Please repeat only the lines below starting at the line that holds "blue headphones: 7 -> 9" and ending at the line that holds "purple shoe: 2 -> 0", exactly, with both of those lines included and every picture omitted.

○ ○ ○ ○ ○ ○ ○

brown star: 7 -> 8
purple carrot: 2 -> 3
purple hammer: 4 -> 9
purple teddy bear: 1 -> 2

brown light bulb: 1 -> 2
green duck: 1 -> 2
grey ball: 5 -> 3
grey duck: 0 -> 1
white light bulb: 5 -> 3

○ ○ ○ ○ ○ ○ ○

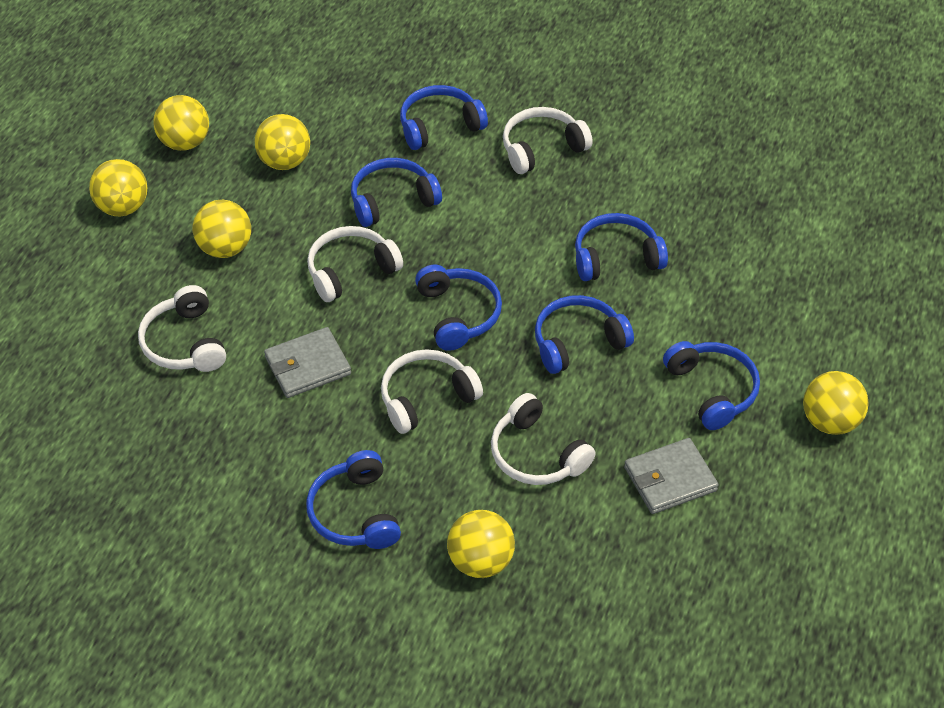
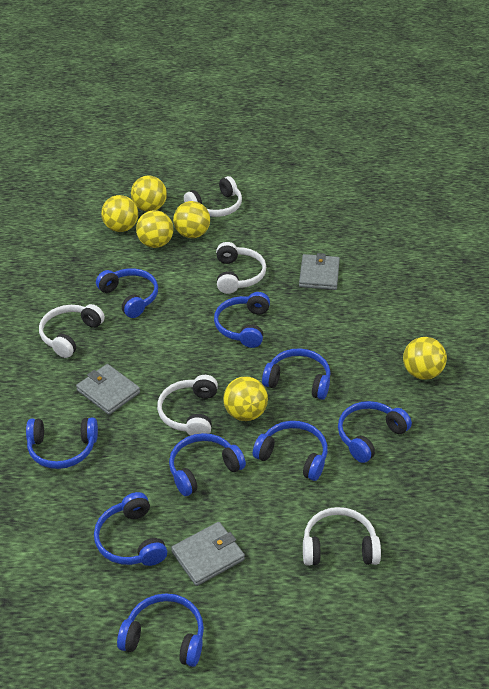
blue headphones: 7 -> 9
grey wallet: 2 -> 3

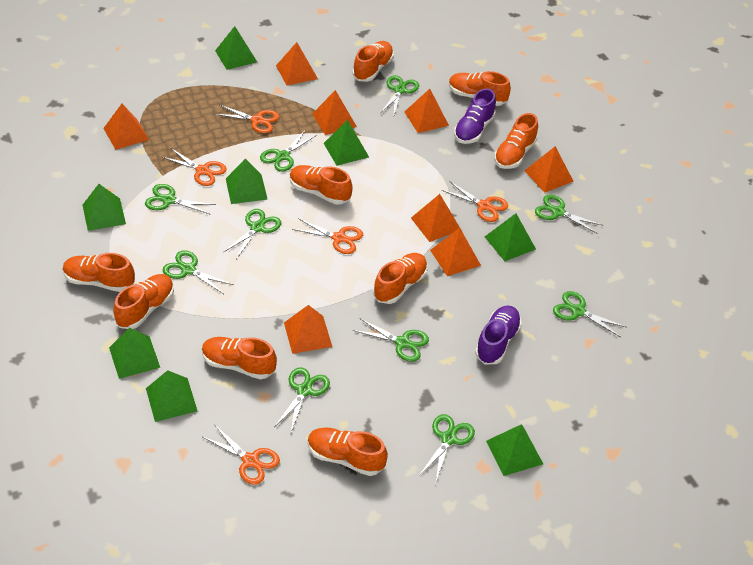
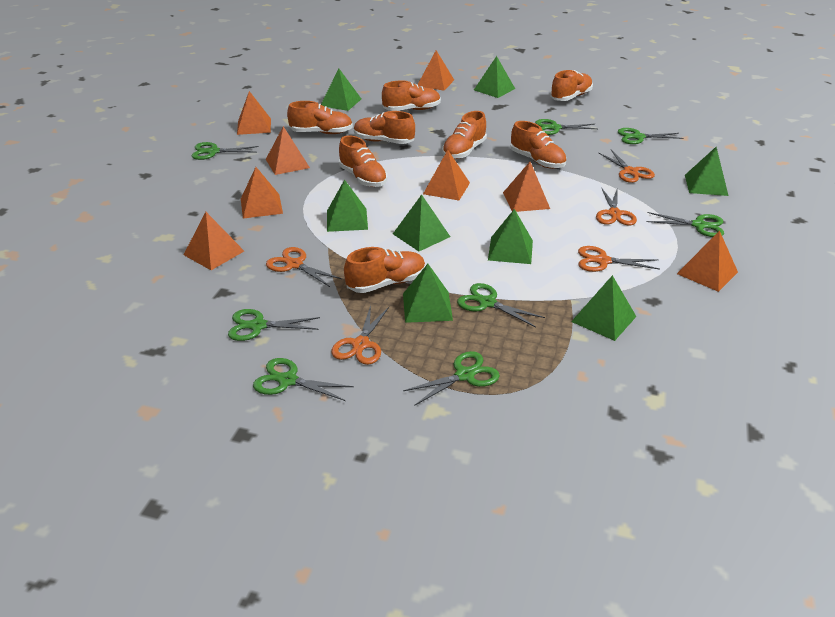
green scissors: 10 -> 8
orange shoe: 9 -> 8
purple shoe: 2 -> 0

○ ○ ○ ○ ○ ○ ○

* **SOLUTION FOR THIS TASK**
blue headphones: 7 -> 9
grey wallet: 2 -> 3

green scissors: 10 -> 8
orange shoe: 9 -> 8
purple shoe: 2 -> 0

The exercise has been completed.